───── DATASET CONTENT
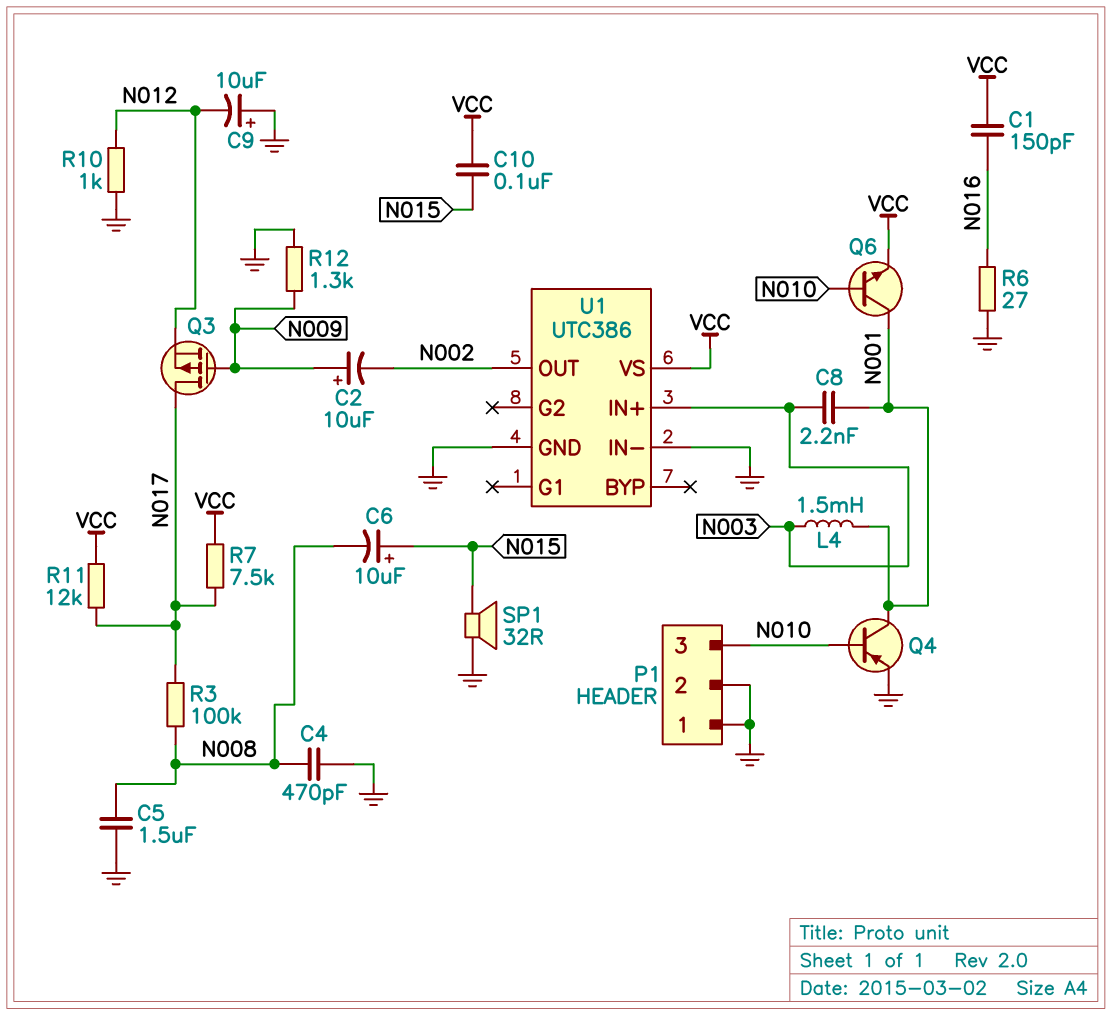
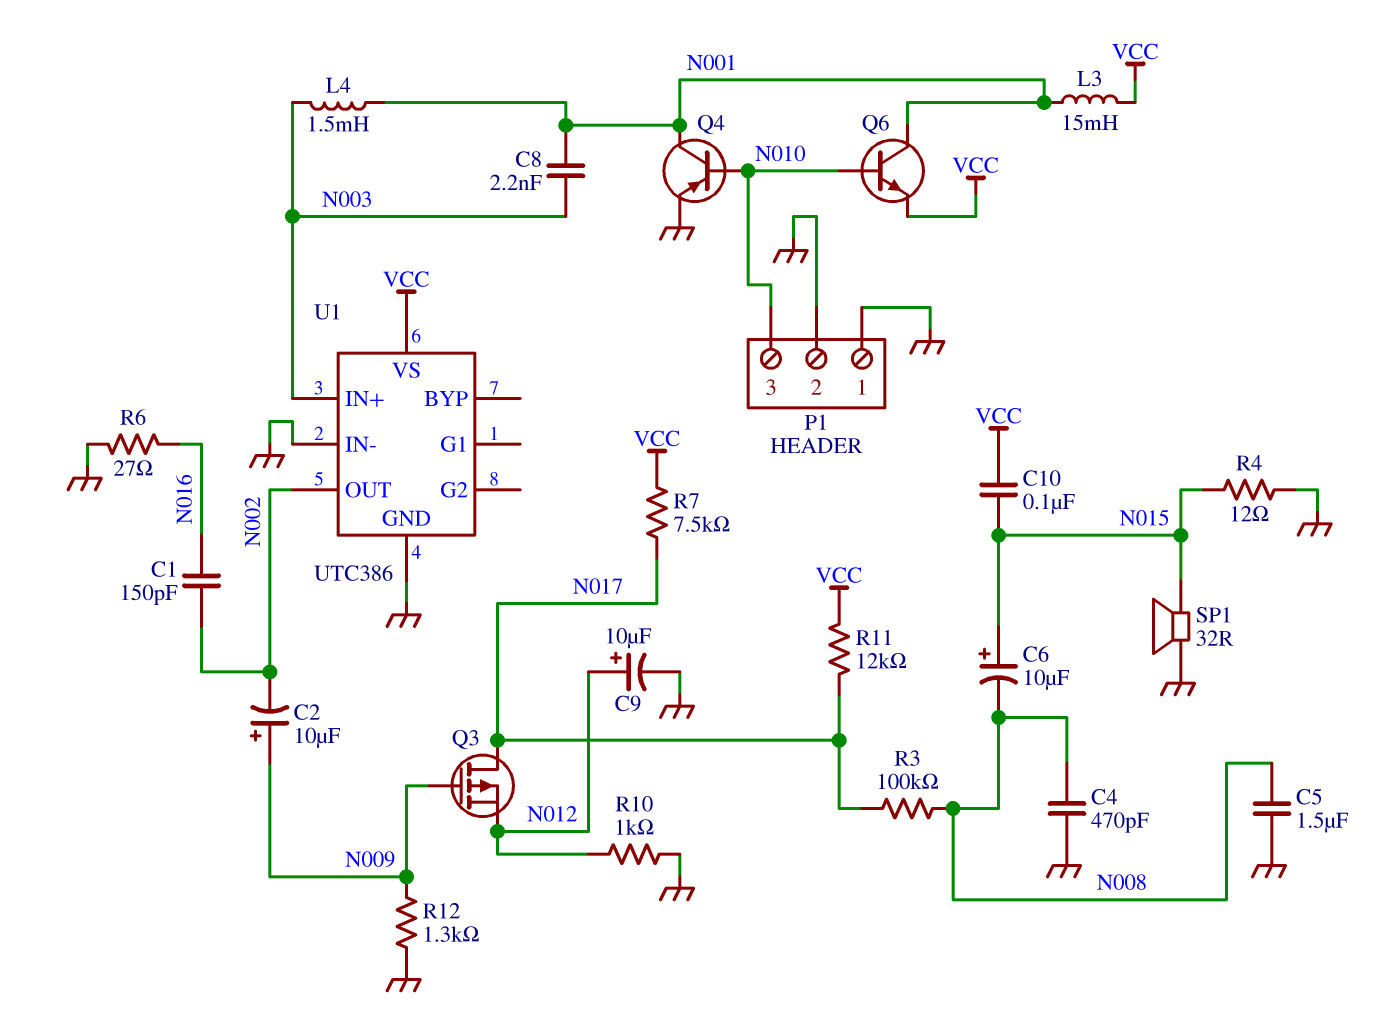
C1: 150pF (N016, VCC) -> 150pF (N002, N016)
C9: 10uF (plus GND, minus N012) -> 10uF (plus N012, minus GND)
L3: none -> 15mH (N001, VCC)
R4: none -> 12 (GND, N015)

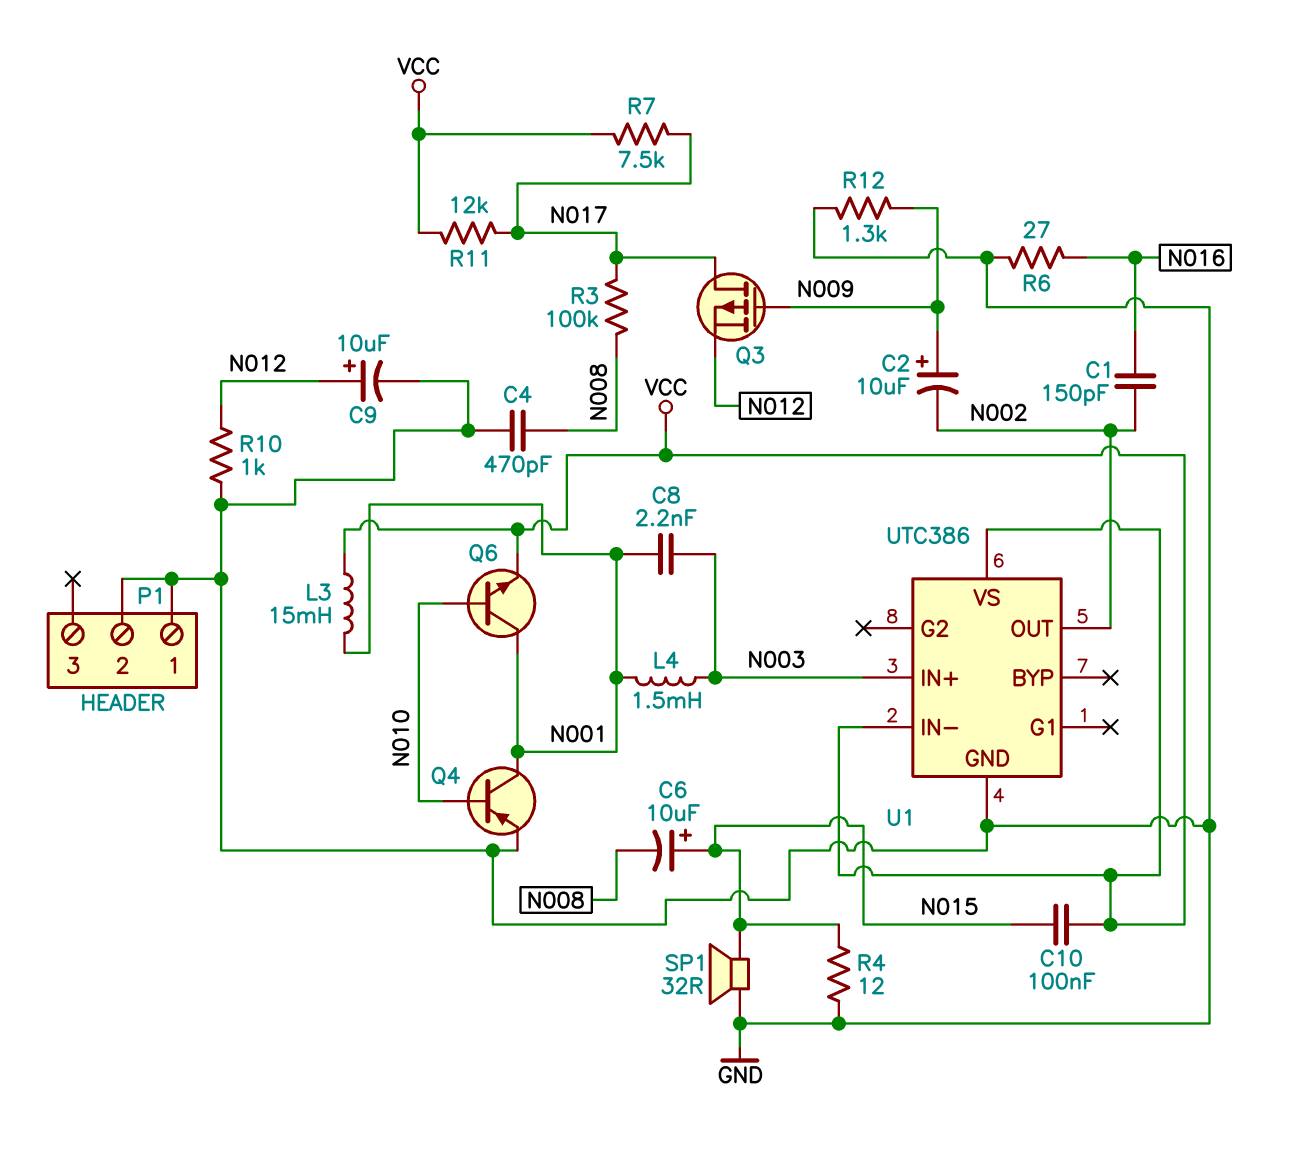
C5: 1.5uF (GND, N008) -> none
P1 pin 3: N010 -> none
U1 pin IN-: GND -> VCC

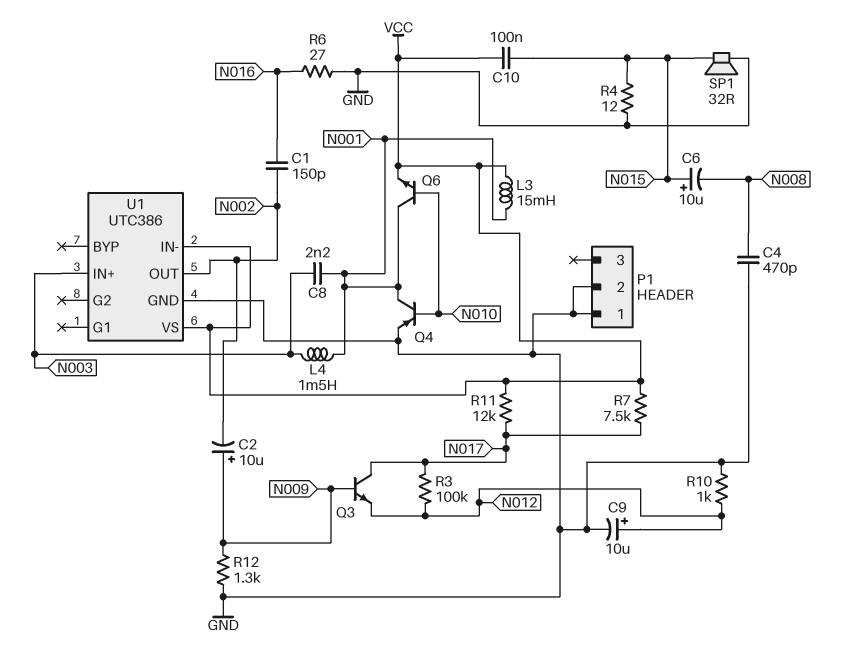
Q3: PMOS (G N009, D N017, S N012) -> NPN (B N009, C N017, E N012)
R3: 100k (N008, N017) -> 100k (N012, N017)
──────────
**WHAT THE TASK ASKS**
What is needed is a verbatim copy of the material, minus its pictures.

**THE ANSWER**
C1: 150pF (N016, VCC) -> 150pF (N002, N016)
C9: 10uF (plus GND, minus N012) -> 10uF (plus N012, minus GND)
L3: none -> 15mH (N001, VCC)
R4: none -> 12 (GND, N015)

C5: 1.5uF (GND, N008) -> none
P1 pin 3: N010 -> none
U1 pin IN-: GND -> VCC

Q3: PMOS (G N009, D N017, S N012) -> NPN (B N009, C N017, E N012)
R3: 100k (N008, N017) -> 100k (N012, N017)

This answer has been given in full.